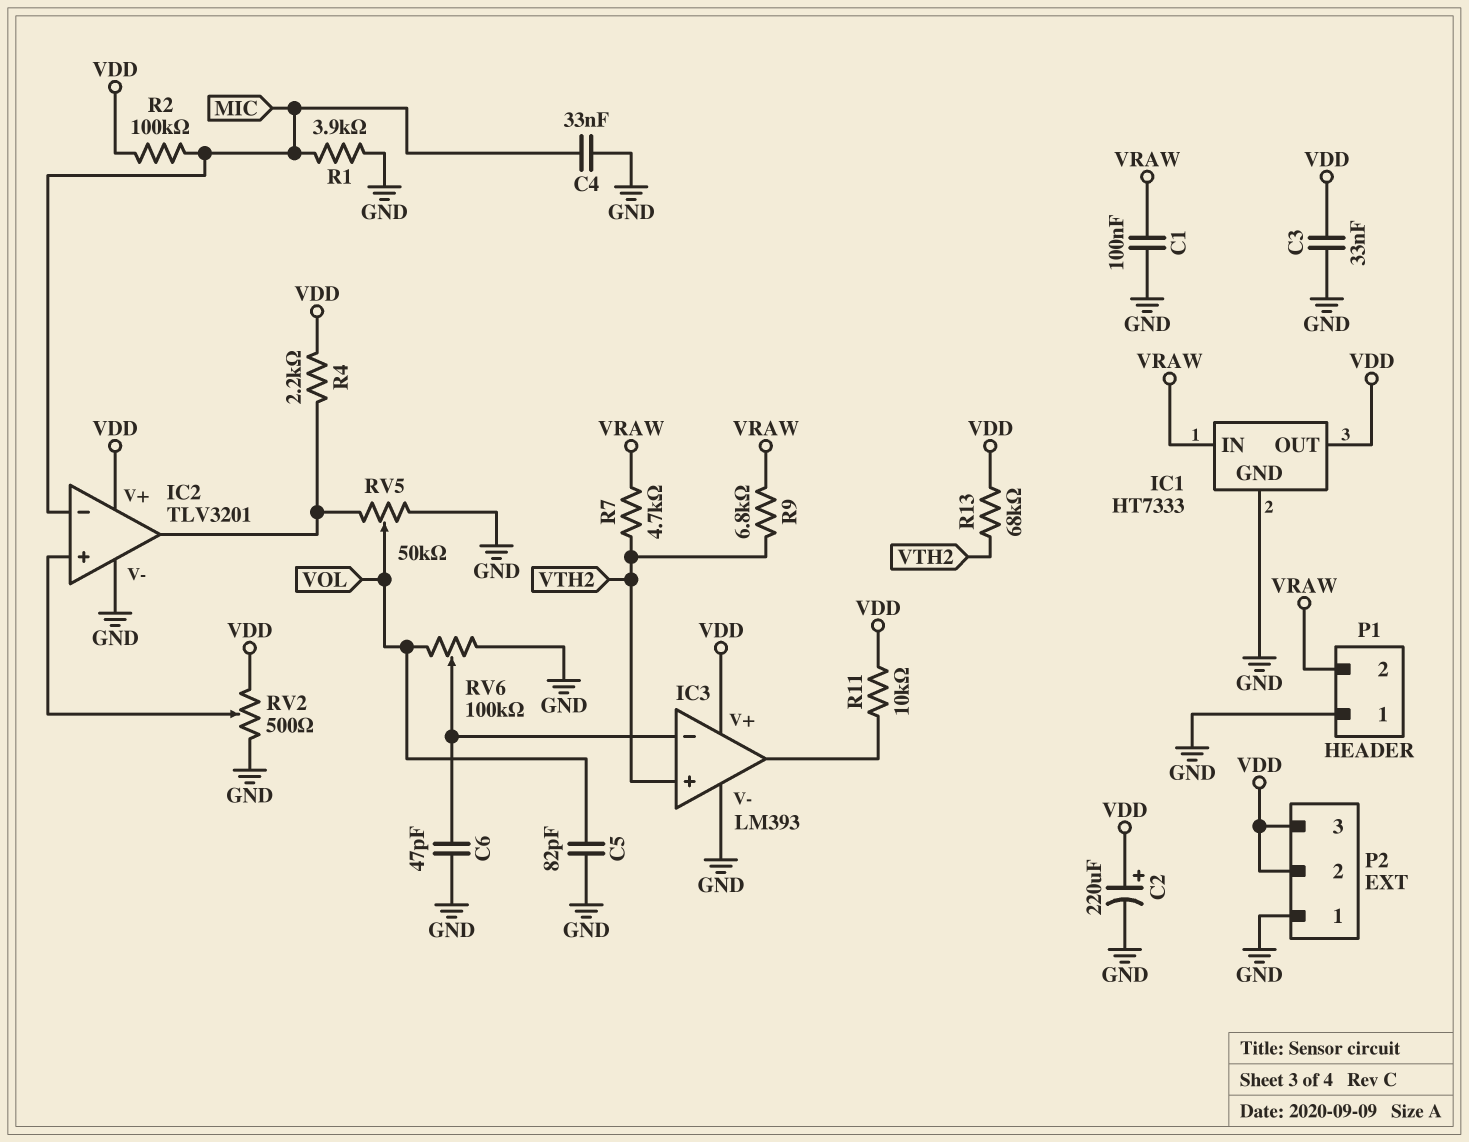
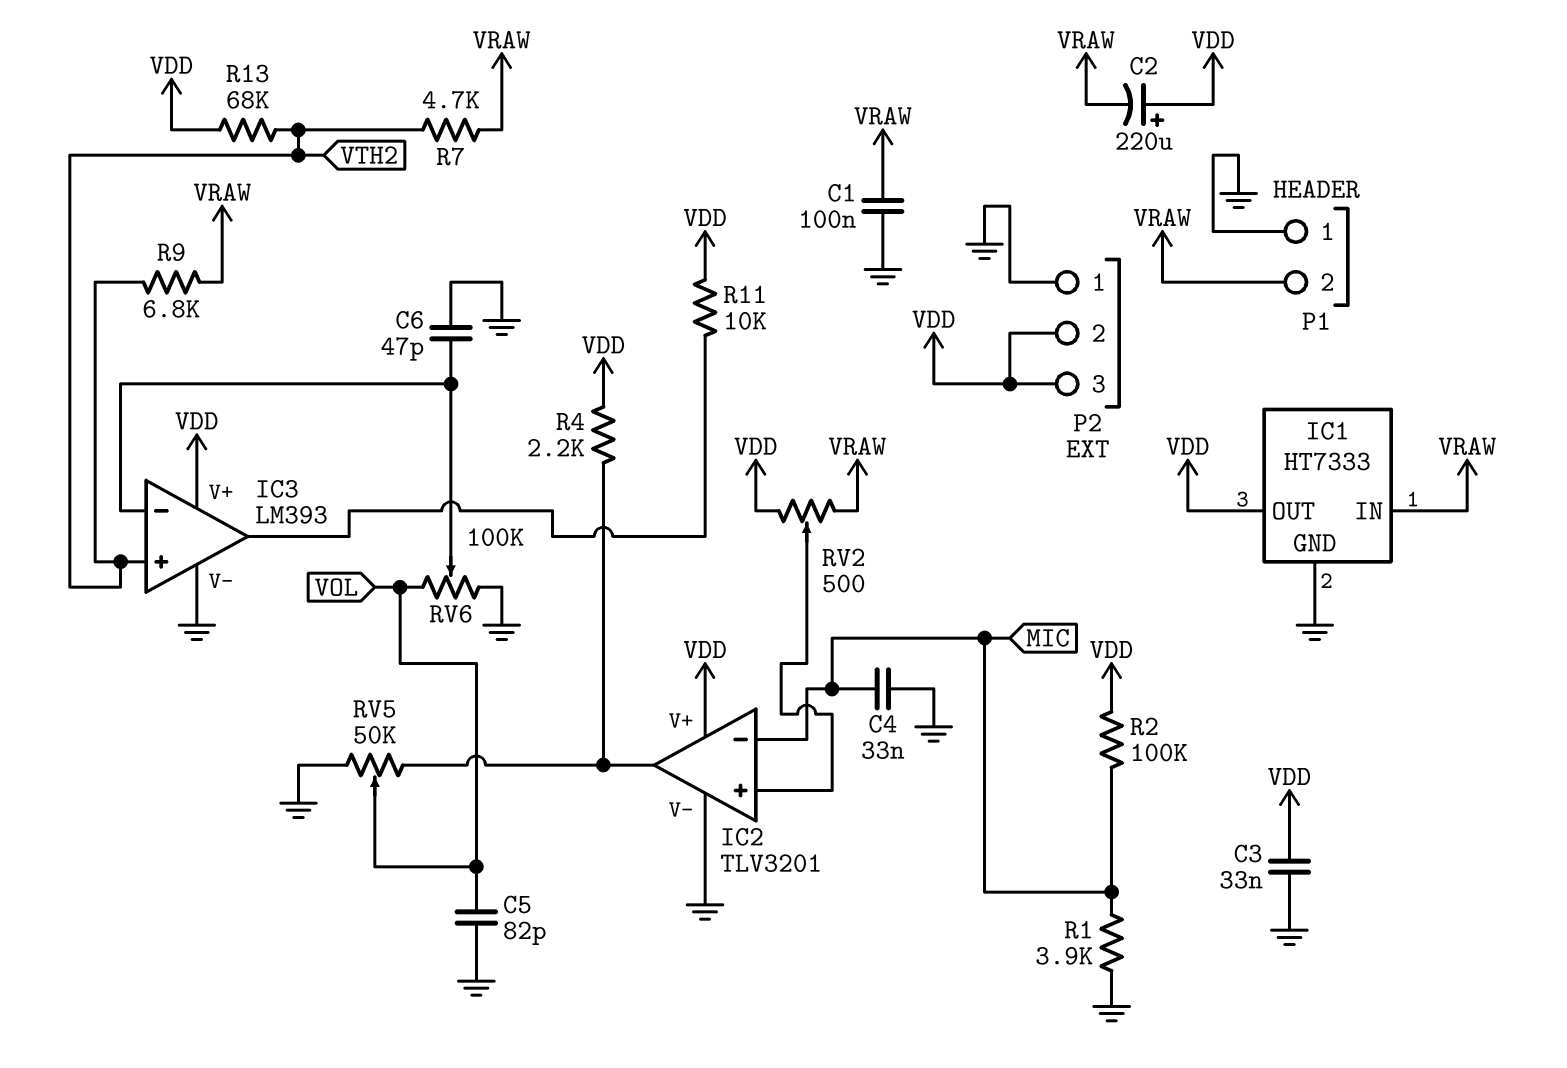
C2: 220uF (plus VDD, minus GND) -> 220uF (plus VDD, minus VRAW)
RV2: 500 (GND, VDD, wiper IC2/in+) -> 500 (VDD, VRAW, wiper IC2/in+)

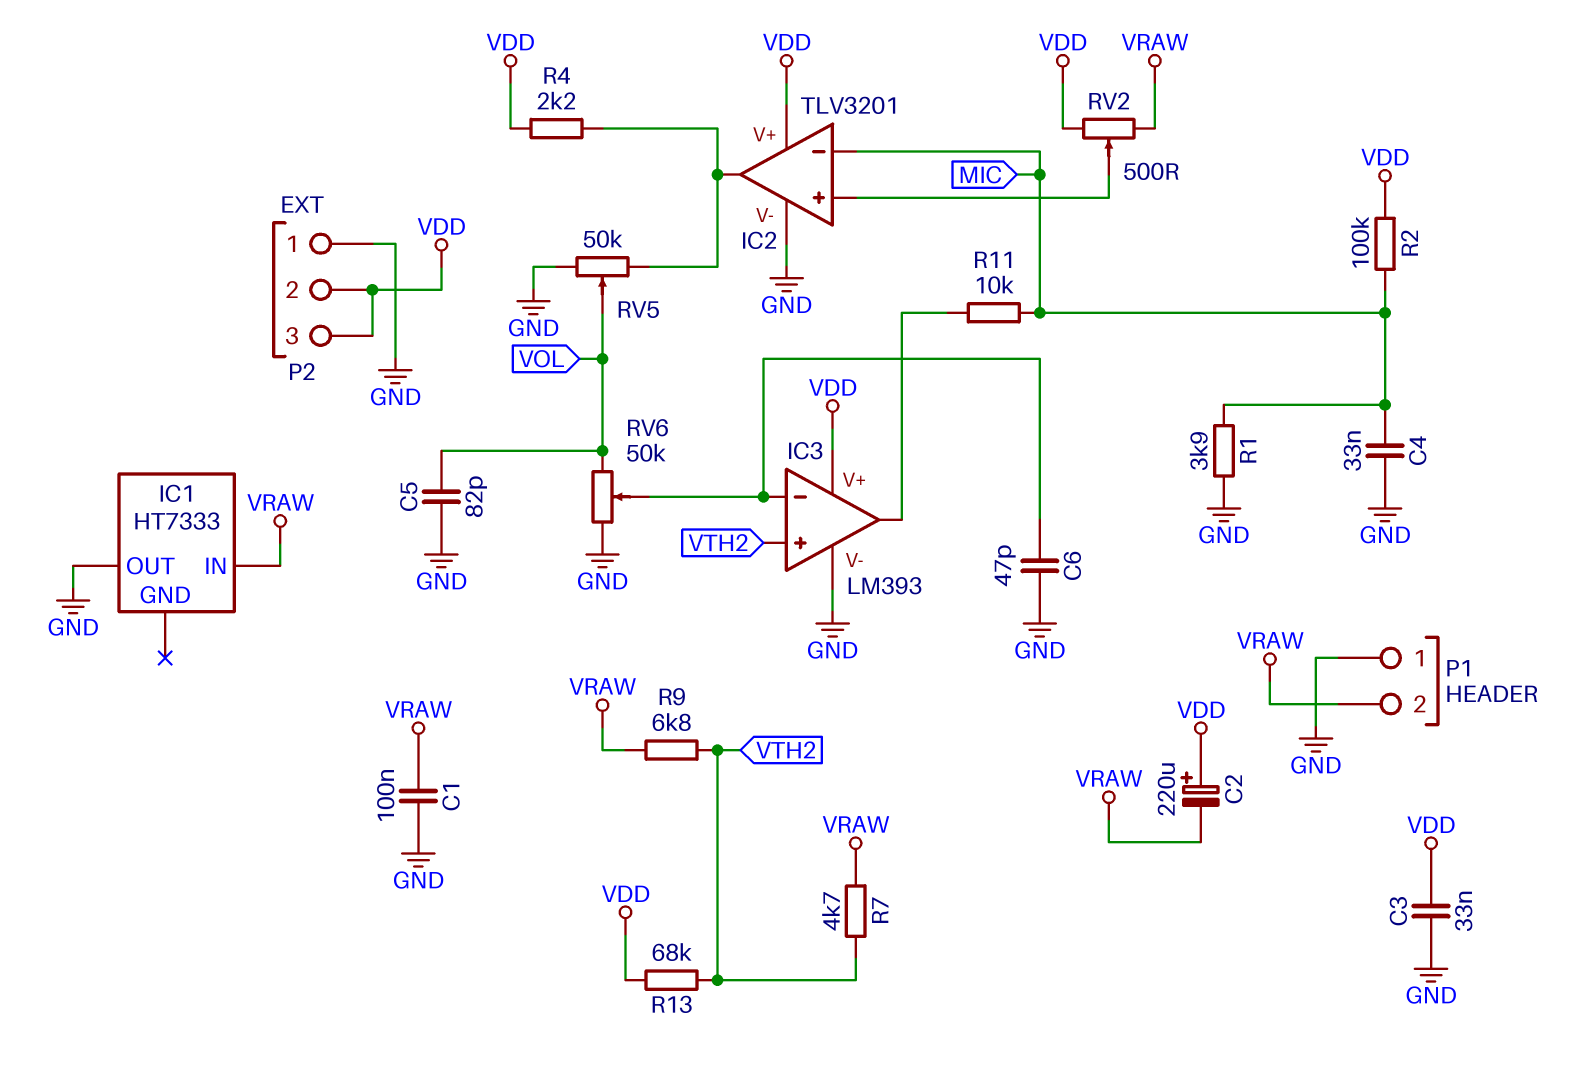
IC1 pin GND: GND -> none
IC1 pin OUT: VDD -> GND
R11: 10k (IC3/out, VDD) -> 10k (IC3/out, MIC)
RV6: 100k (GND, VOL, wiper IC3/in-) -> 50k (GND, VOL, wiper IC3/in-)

◇ ◇ ◇ ◇

REQUIRED WORK:
Take the line that contains "RV2: 500 (GND, VDD, wiper" as the first and the last line of the records as the end, and please quote those lines exactly, pictures omitted.

OUTPUT BELOW:
RV2: 500 (GND, VDD, wiper IC2/in+) -> 500 (VDD, VRAW, wiper IC2/in+)

IC1 pin GND: GND -> none
IC1 pin OUT: VDD -> GND
R11: 10k (IC3/out, VDD) -> 10k (IC3/out, MIC)
RV6: 100k (GND, VOL, wiper IC3/in-) -> 50k (GND, VOL, wiper IC3/in-)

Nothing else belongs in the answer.